Required work
Pictures in the data should be dropped; transcribe exactly the lines from the one that has "blue plate D1" through the one that has "pink round brick E8".

Input data
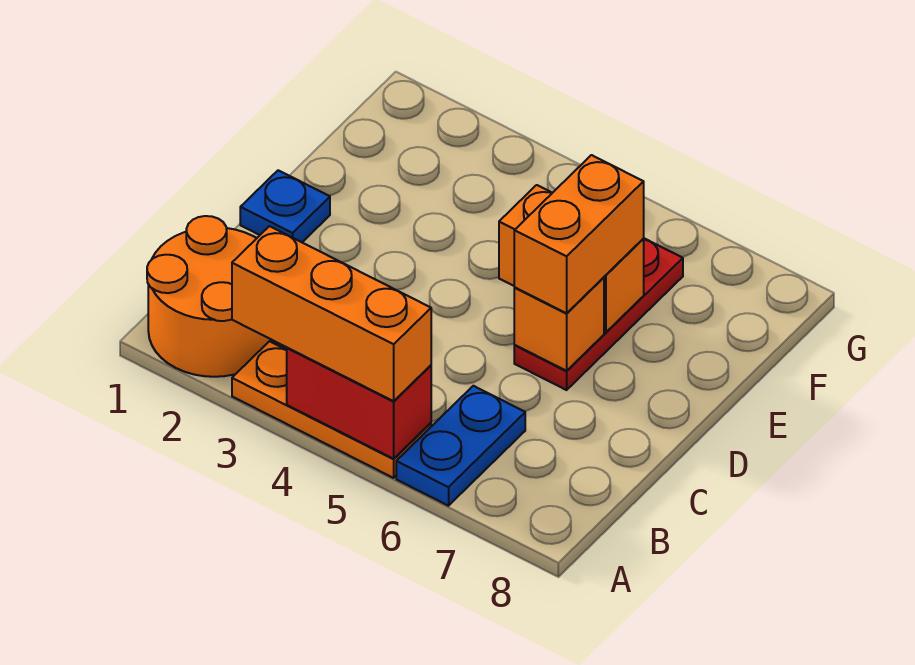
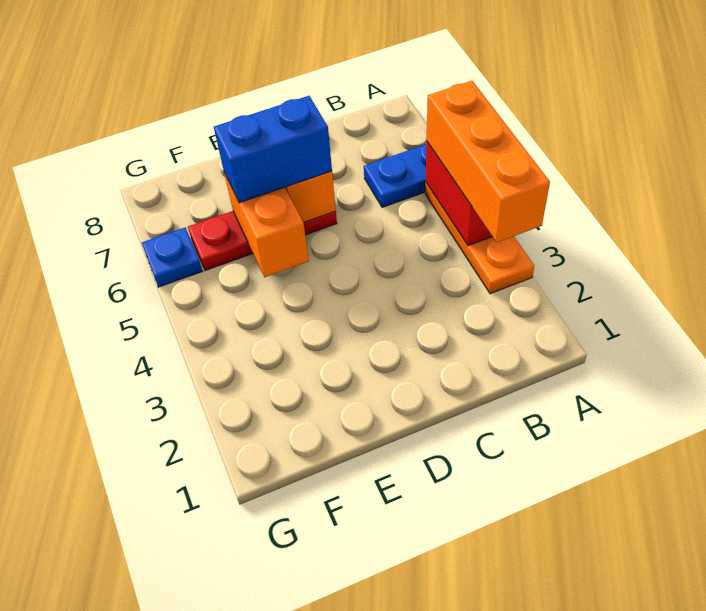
orange round brick A1:B2 level 1 -> none
blue plate D1 level 1 -> blue plate G6 level 1
orange brick D6:E6 level 3 -> blue brick D6:E6 level 3

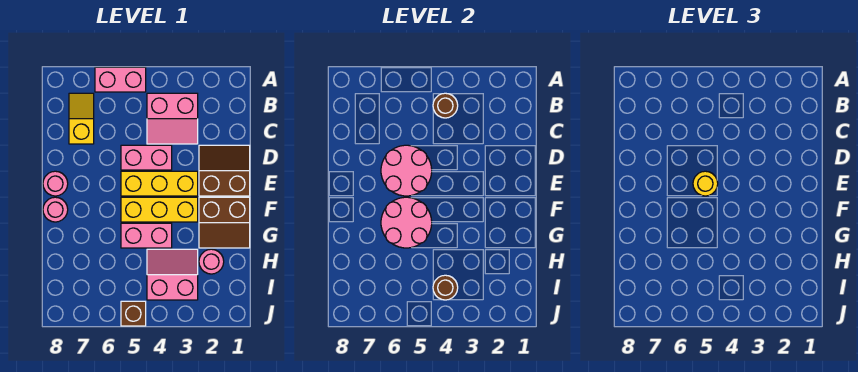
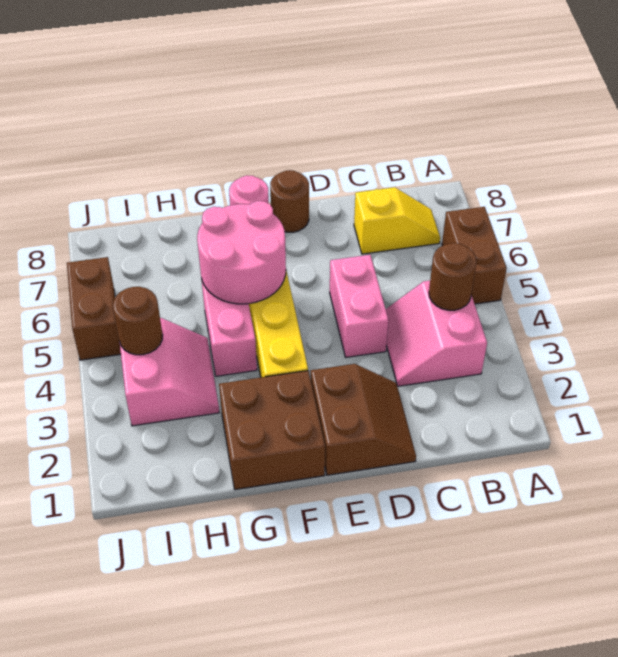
pink brick A5:A6 level 1 -> brown brick A5:A6 level 1
pink round brick D5:E6 level 2 -> none
yellow brick E3:E5 level 1 -> none
yellow round brick E5 level 3 -> none
pink round brick E8 level 1 -> brown round brick E8 level 1
brown slope F1:G2 level 1 top F -> brown brick F1:G2 level 1
pink round brick H2 level 1 -> none
brown brick J5 level 1 -> brown brick J5:J6 level 1

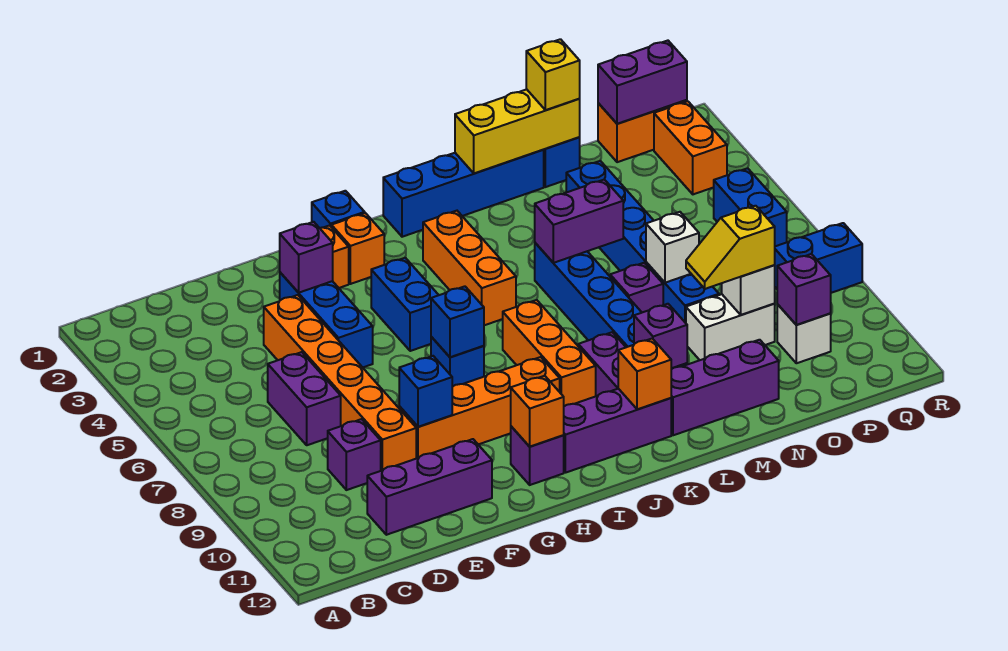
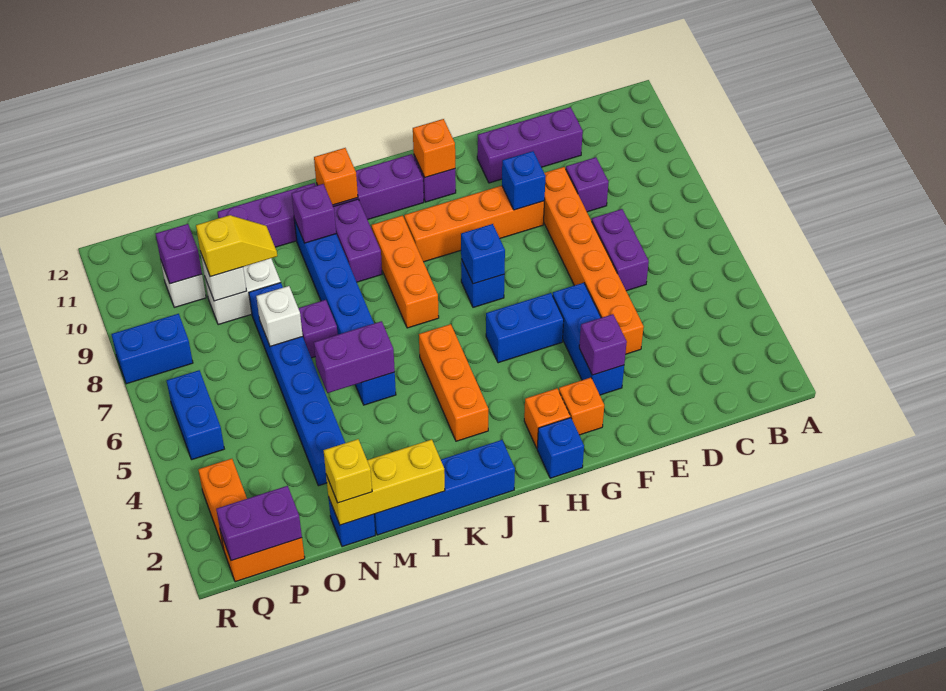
blue brick H4:H5 level 1 -> blue brick G5:H5 level 1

Finished task
blue plate D1 level 1 -> blue plate G6 level 1
orange brick D6:E6 level 3 -> blue brick D6:E6 level 3

pink brick A5:A6 level 1 -> brown brick A5:A6 level 1
pink round brick D5:E6 level 2 -> none
yellow brick E3:E5 level 1 -> none
yellow round brick E5 level 3 -> none
pink round brick E8 level 1 -> brown round brick E8 level 1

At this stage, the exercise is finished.